"""
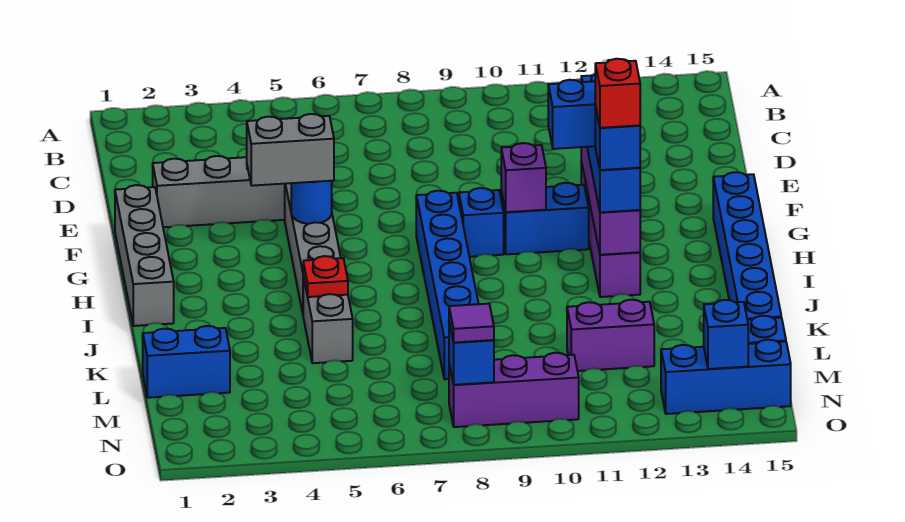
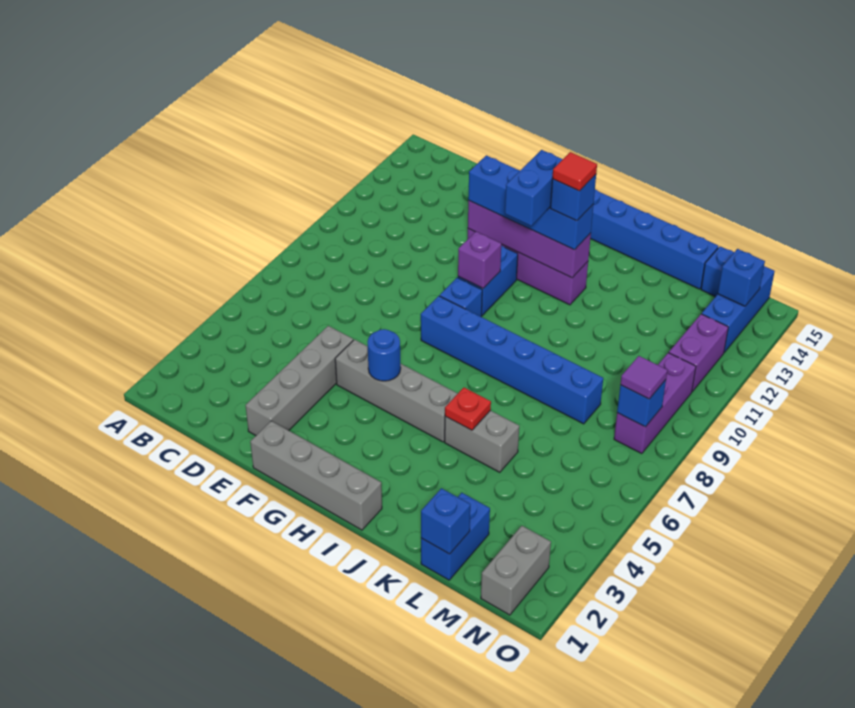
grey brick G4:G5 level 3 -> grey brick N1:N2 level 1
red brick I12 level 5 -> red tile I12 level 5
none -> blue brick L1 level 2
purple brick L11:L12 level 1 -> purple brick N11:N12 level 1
"""
"""
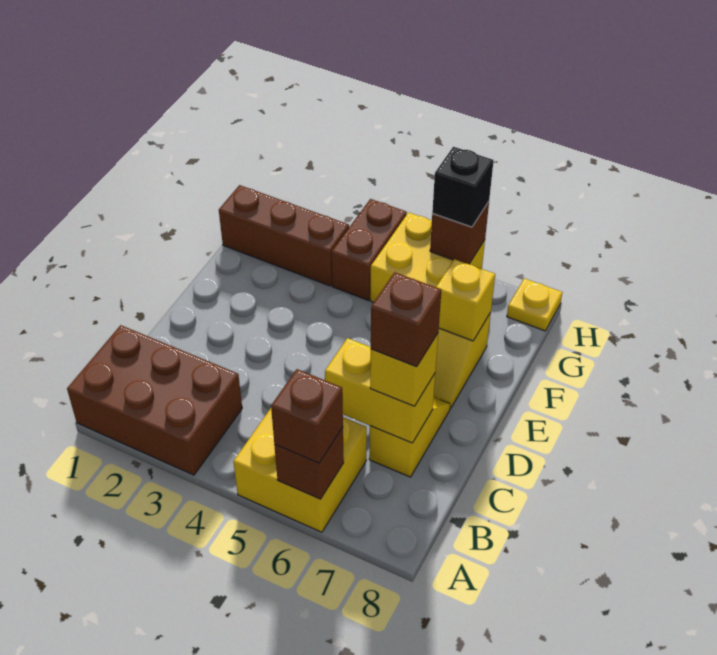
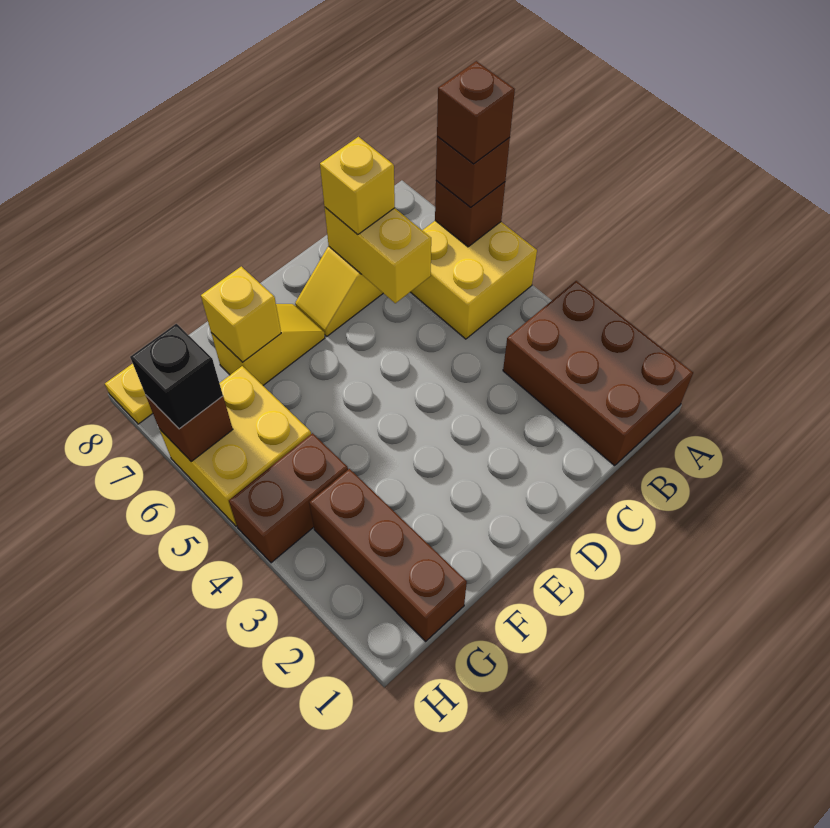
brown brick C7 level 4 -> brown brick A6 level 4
"""
Look above for the line containing "none -> blue brick L1 level 2". Output from there through the line containing "purple brick L11:L12", exactly and inclusively.

none -> blue brick L1 level 2
purple brick L11:L12 level 1 -> purple brick N11:N12 level 1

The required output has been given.